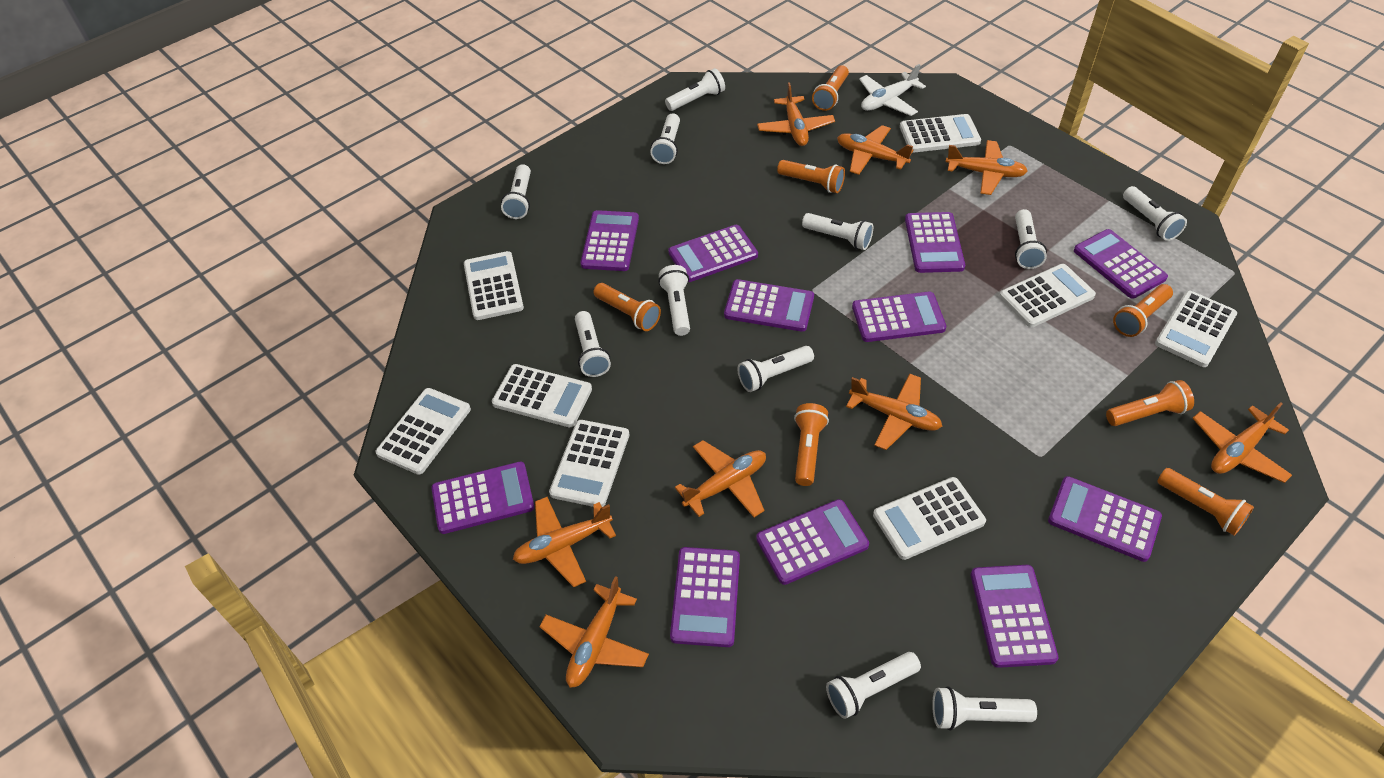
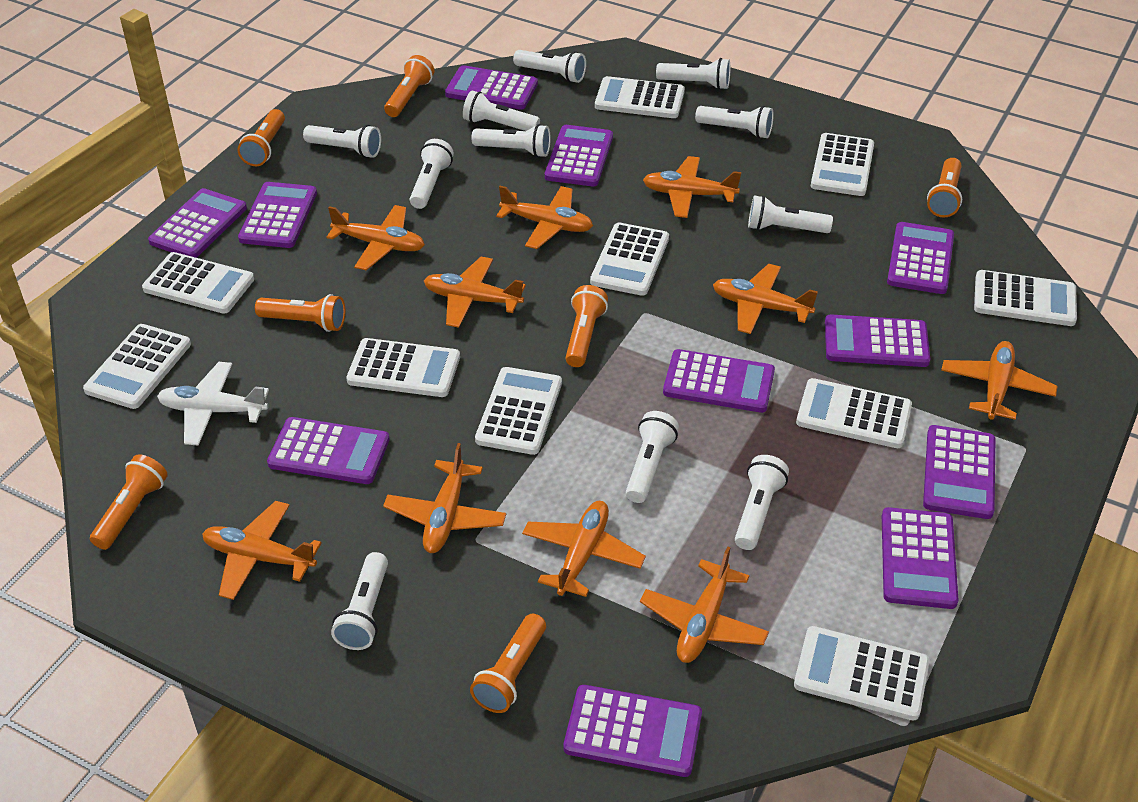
orange plane: 8 -> 10
white calculator: 8 -> 10

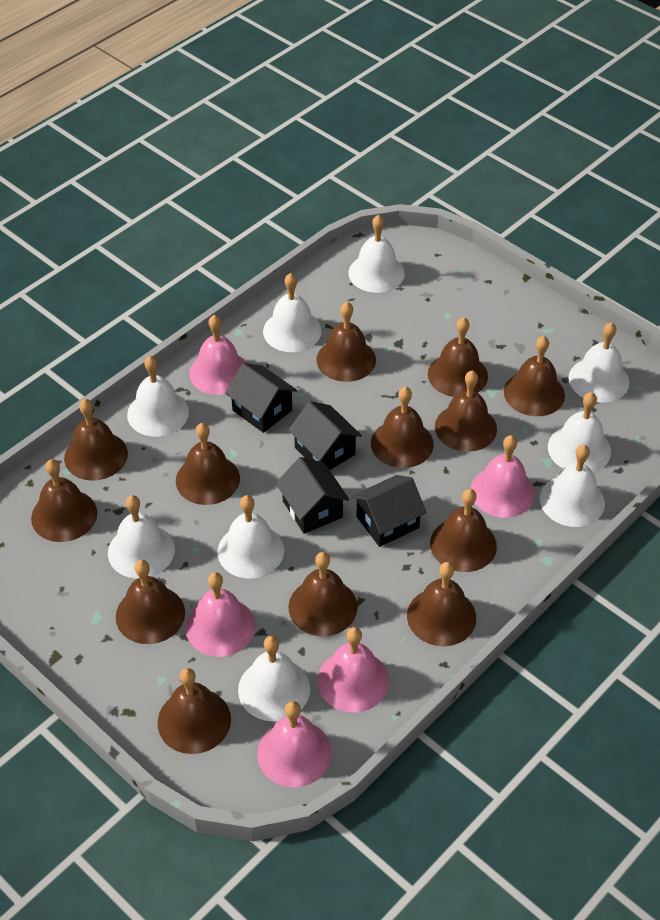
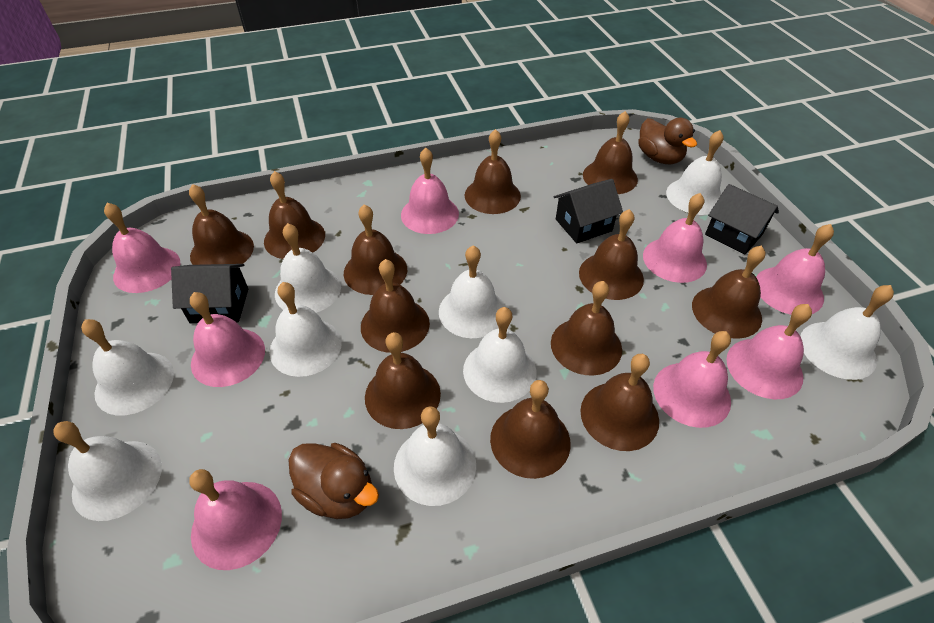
black house: 4 -> 3
brown bell: 13 -> 12
brown duck: 0 -> 2
pink bell: 5 -> 8

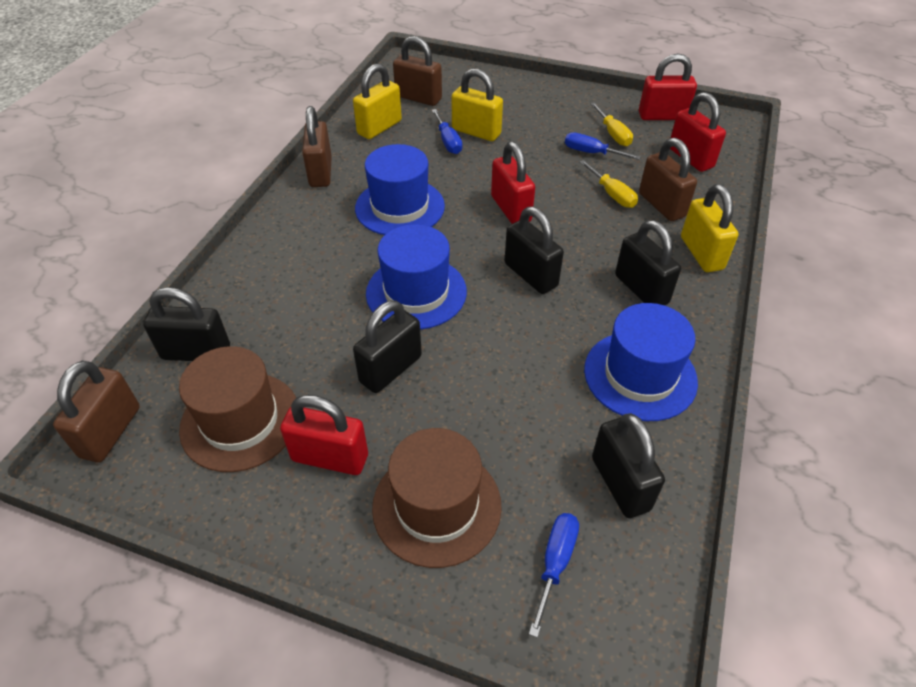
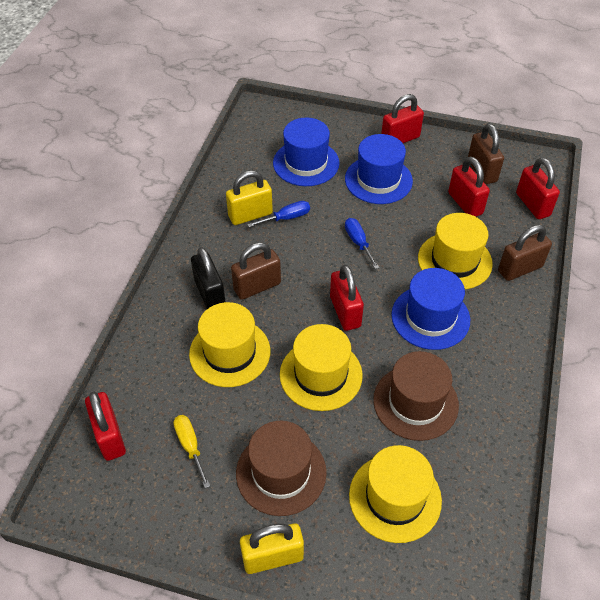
black padlock: 5 -> 1
blue screwdriver: 3 -> 2
brown padlock: 4 -> 3
red padlock: 4 -> 5
yellow hat: 0 -> 4
yellow padlock: 3 -> 2
yellow screwdriver: 2 -> 1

+--

[Exercise brief]:
Starting at the line that contains "black house: 4 -> 3" and ending with the last line of the data, transcribe every line exactly; skip the pictures.

[Response to this exercise]:
black house: 4 -> 3
brown bell: 13 -> 12
brown duck: 0 -> 2
pink bell: 5 -> 8

black padlock: 5 -> 1
blue screwdriver: 3 -> 2
brown padlock: 4 -> 3
red padlock: 4 -> 5
yellow hat: 0 -> 4
yellow padlock: 3 -> 2
yellow screwdriver: 2 -> 1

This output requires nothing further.